## Work request
Repeat only the lines from the one containing "R9: 100k (+3V3, W9) -> 18k (+3V3, W9)" to the final line below, exactly as they read, and leave every picture out.

[Records contained in a dataset]
---

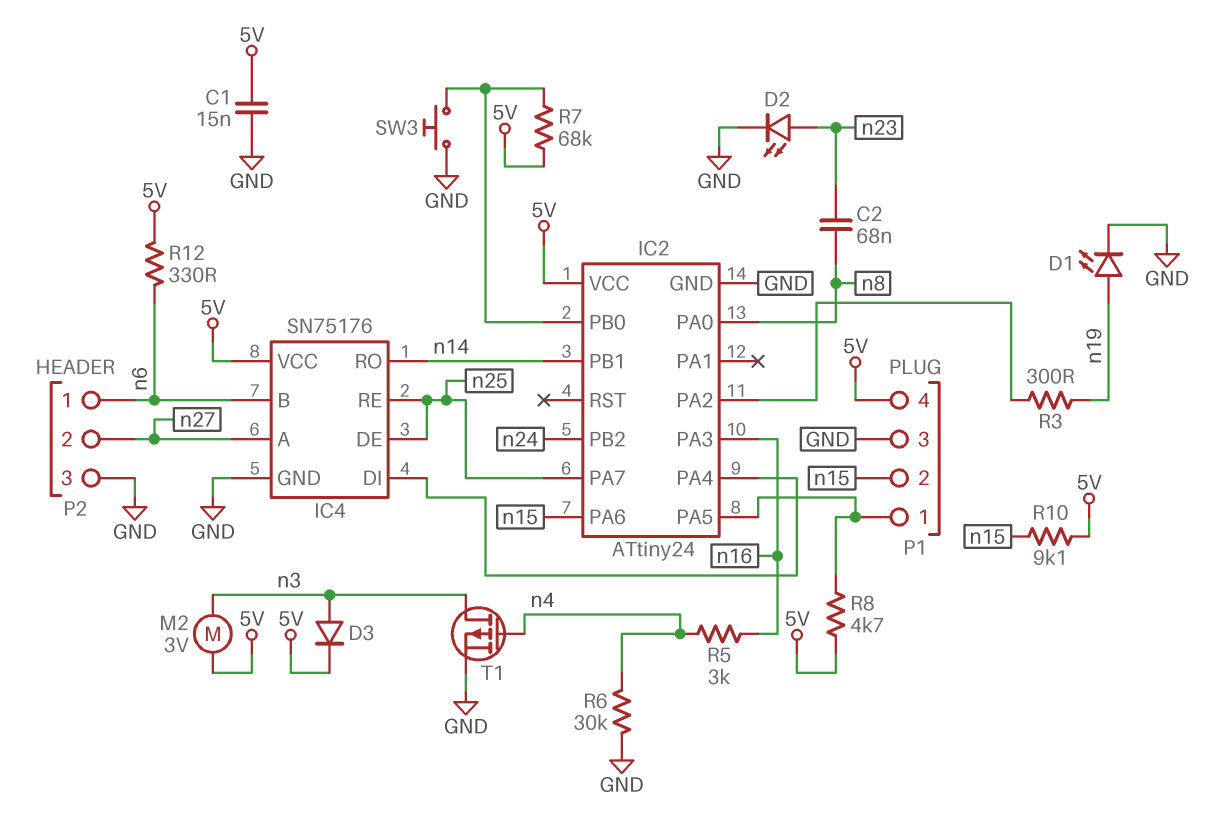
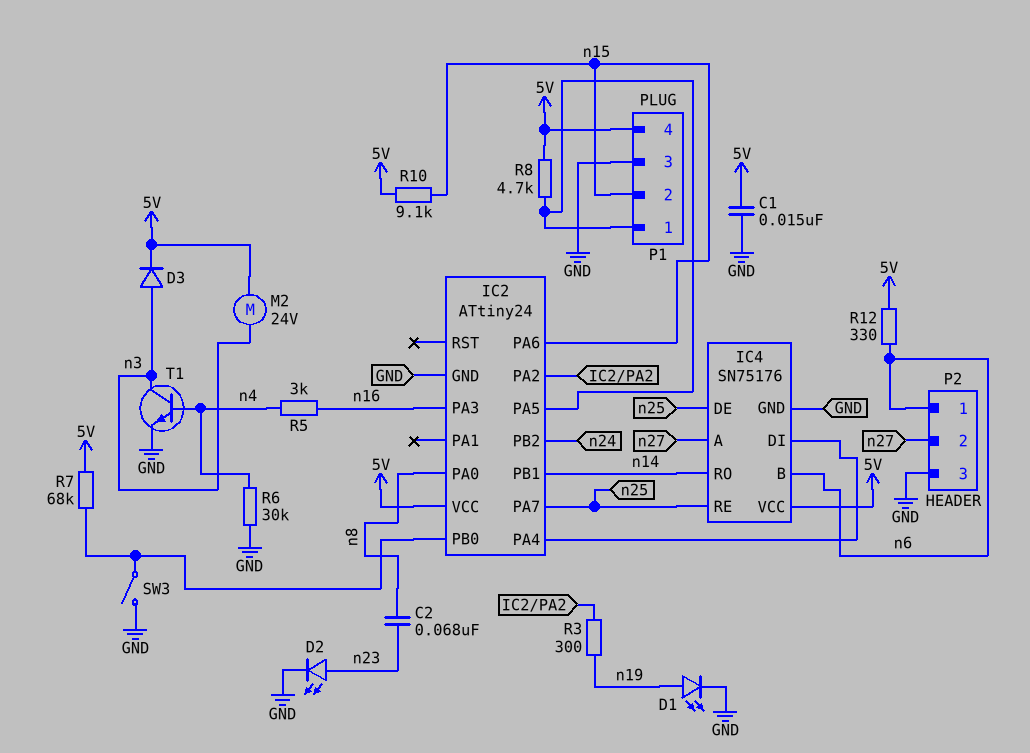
M2: motor 3V (5V, n3) -> motor 24V (5V, n3)
SW3: button (GND, IC2/PB0) -> switch (GND, IC2/PB0)
T1: PMOS (G n4, D n3, S GND) -> NPN (B n4, C n3, E GND)

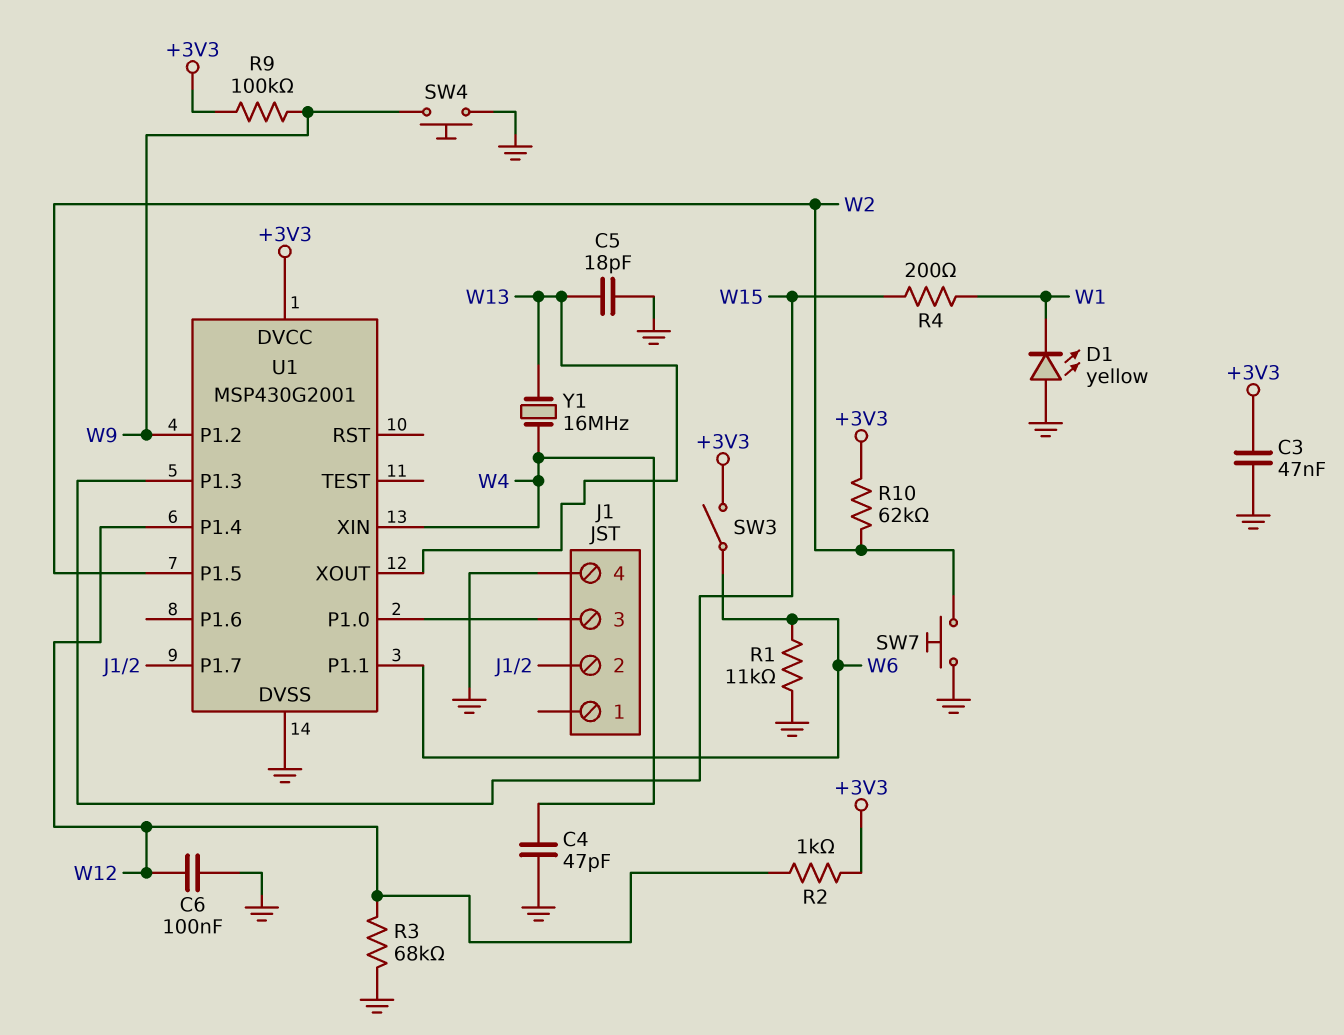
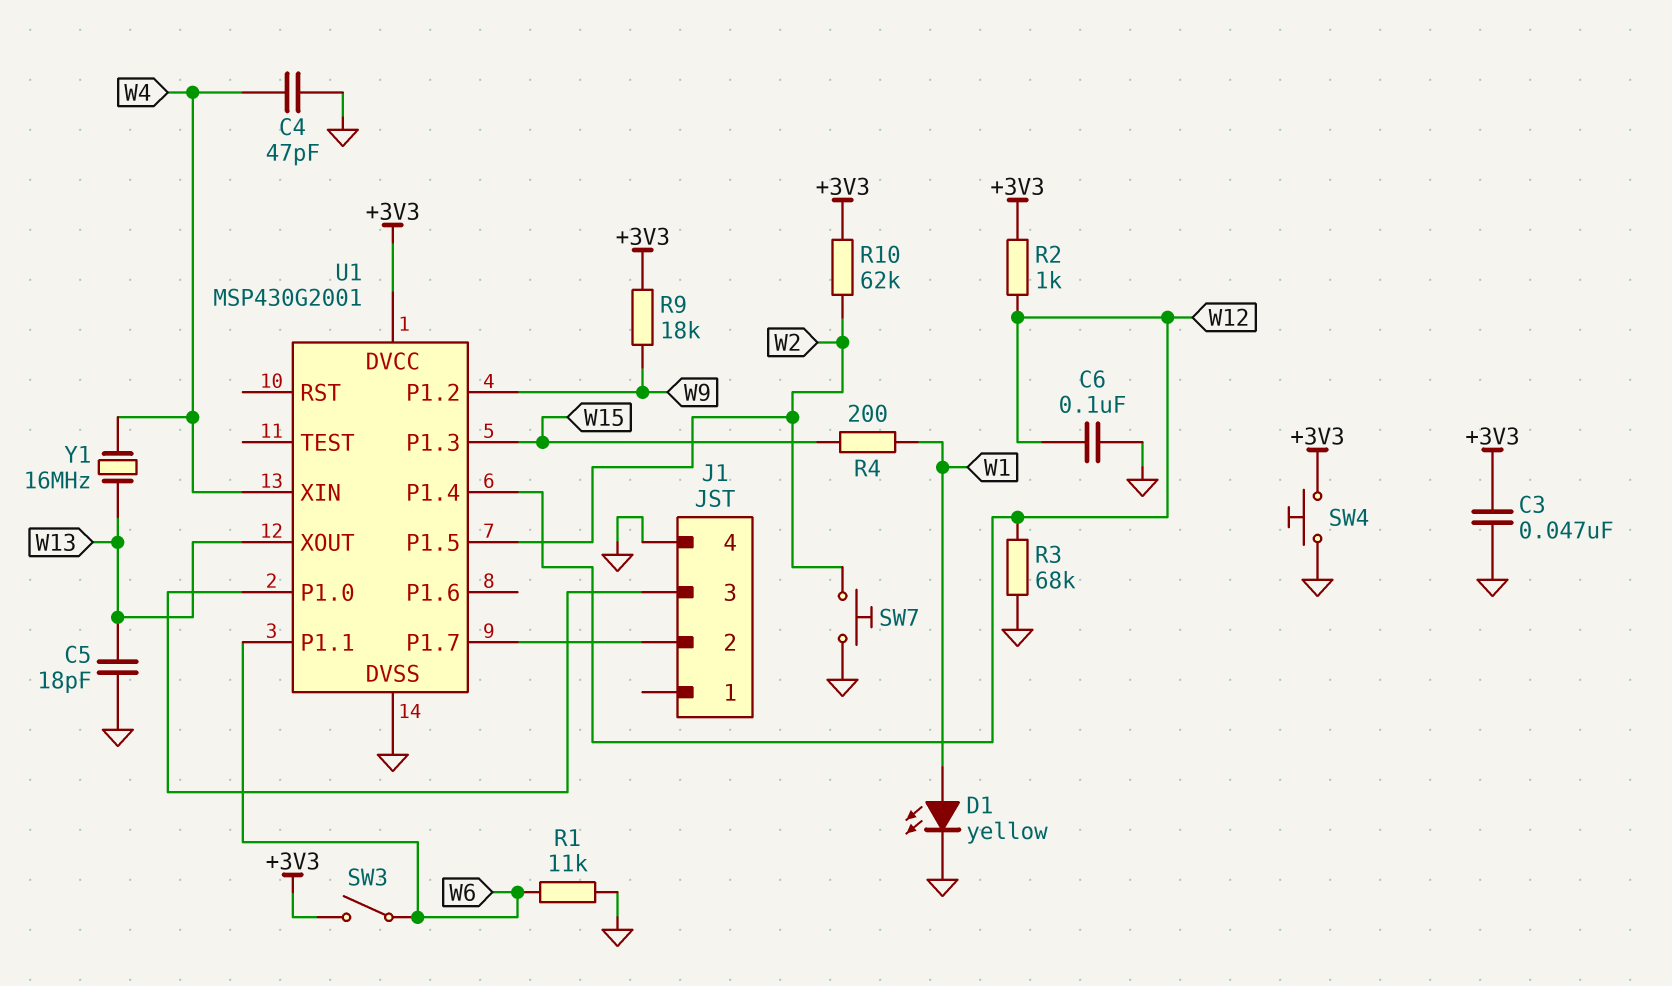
D1: LED yellow (A GND, K W1) -> LED yellow (A W1, K GND)
R9: 100k (+3V3, W9) -> 18k (+3V3, W9)
SW4: button (GND, W9) -> button (+3V3, GND)

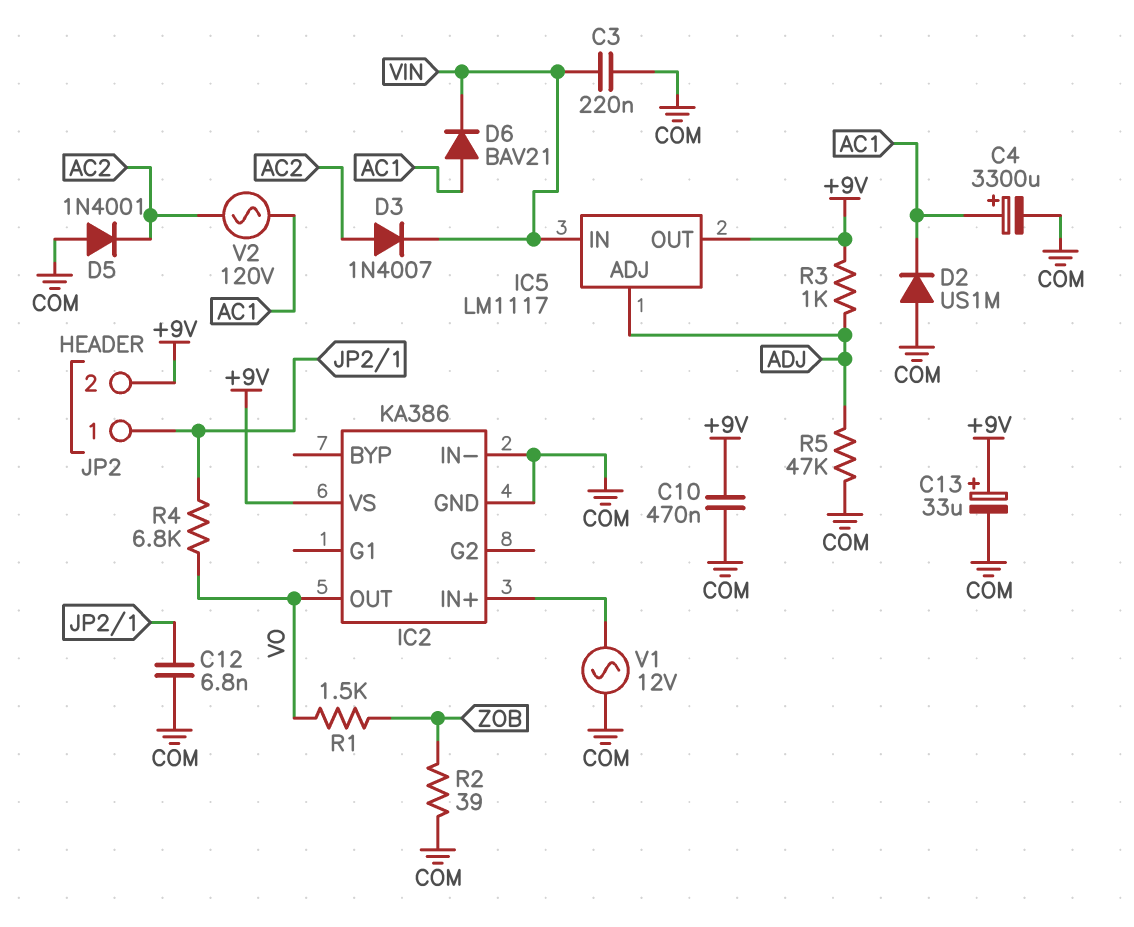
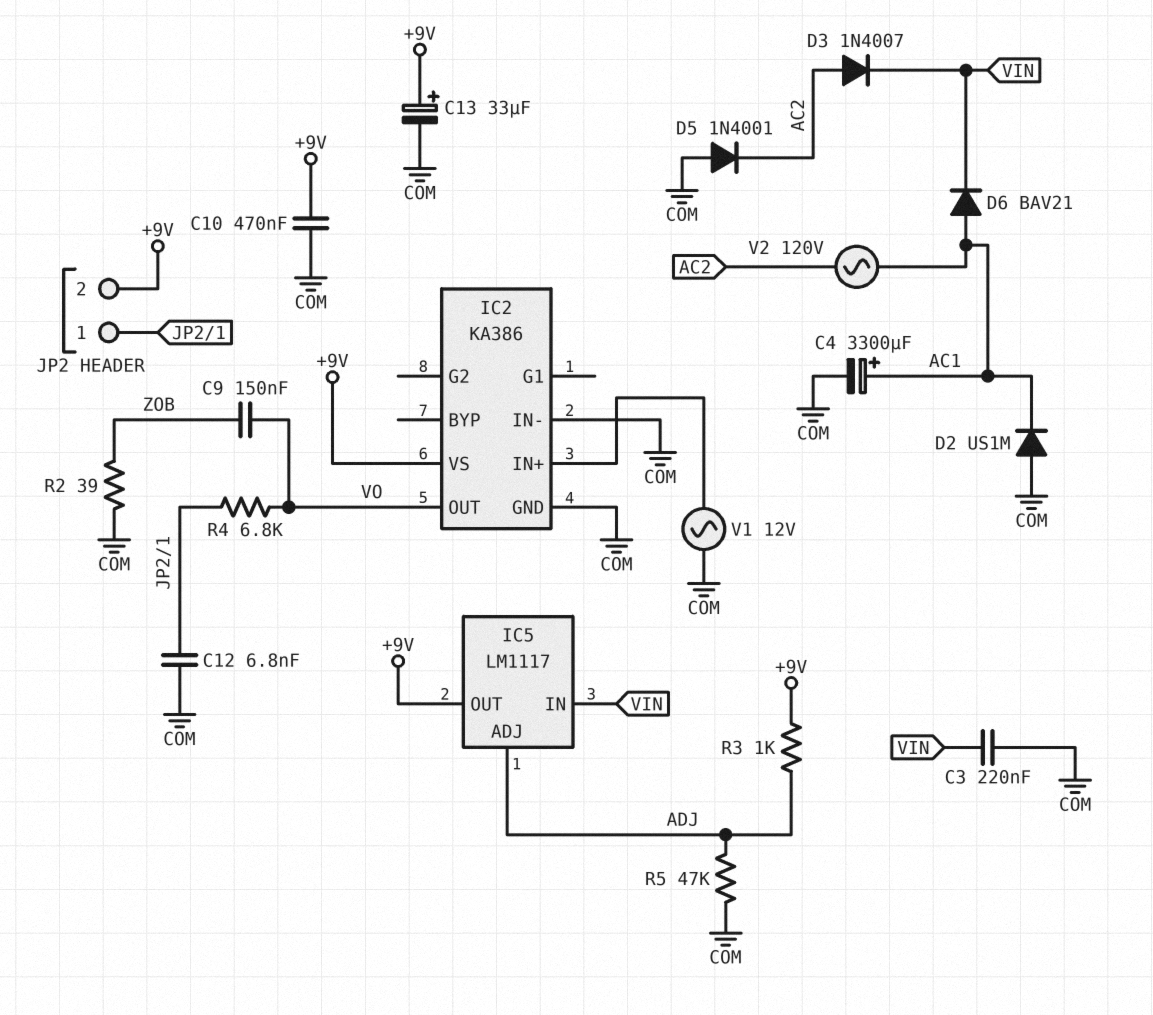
C9: none -> 150nF (VO, ZOB)
R1: 1.5k (VO, ZOB) -> none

---

## Result
R9: 100k (+3V3, W9) -> 18k (+3V3, W9)
SW4: button (GND, W9) -> button (+3V3, GND)

C9: none -> 150nF (VO, ZOB)
R1: 1.5k (VO, ZOB) -> none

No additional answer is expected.